DIRECTIONS FOR THIS TASK
Copy out the entire listing below exactly, but without its pictures.

EXERCISE DATA
::::::::

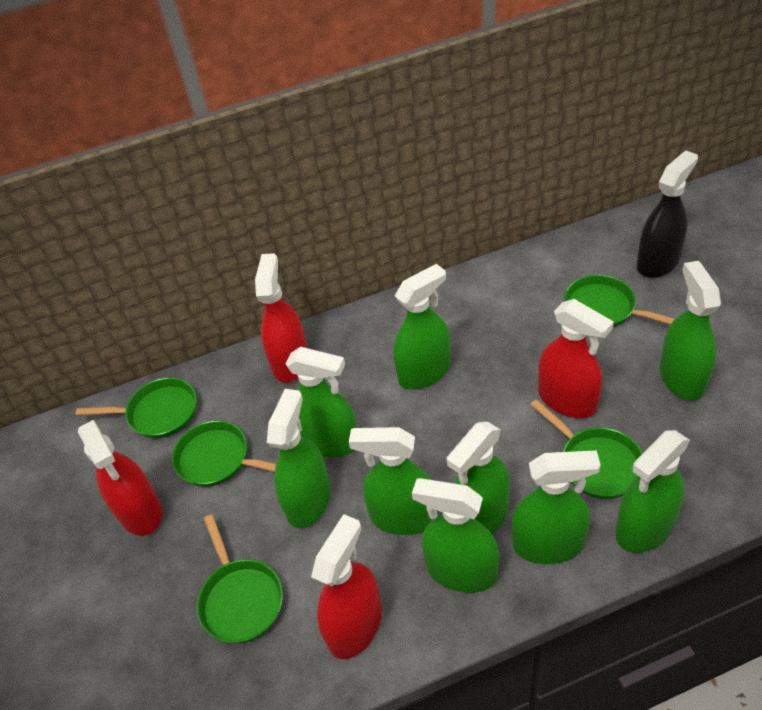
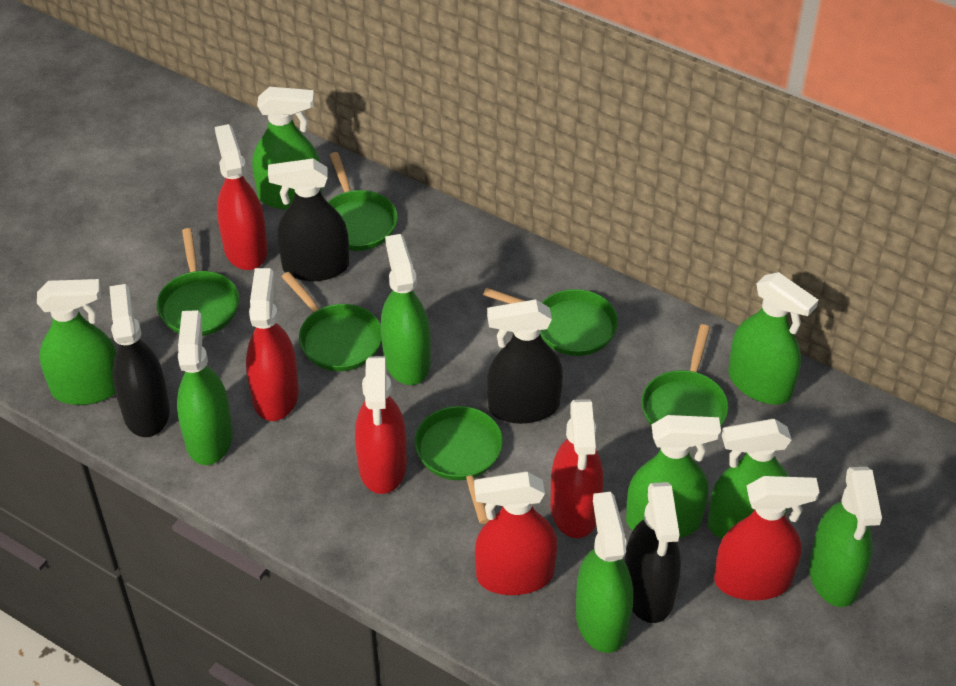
black spray bottle: 1 -> 4
green pan: 5 -> 6
red spray bottle: 4 -> 6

::::::::

SOLVED EXERCISE
black spray bottle: 1 -> 4
green pan: 5 -> 6
red spray bottle: 4 -> 6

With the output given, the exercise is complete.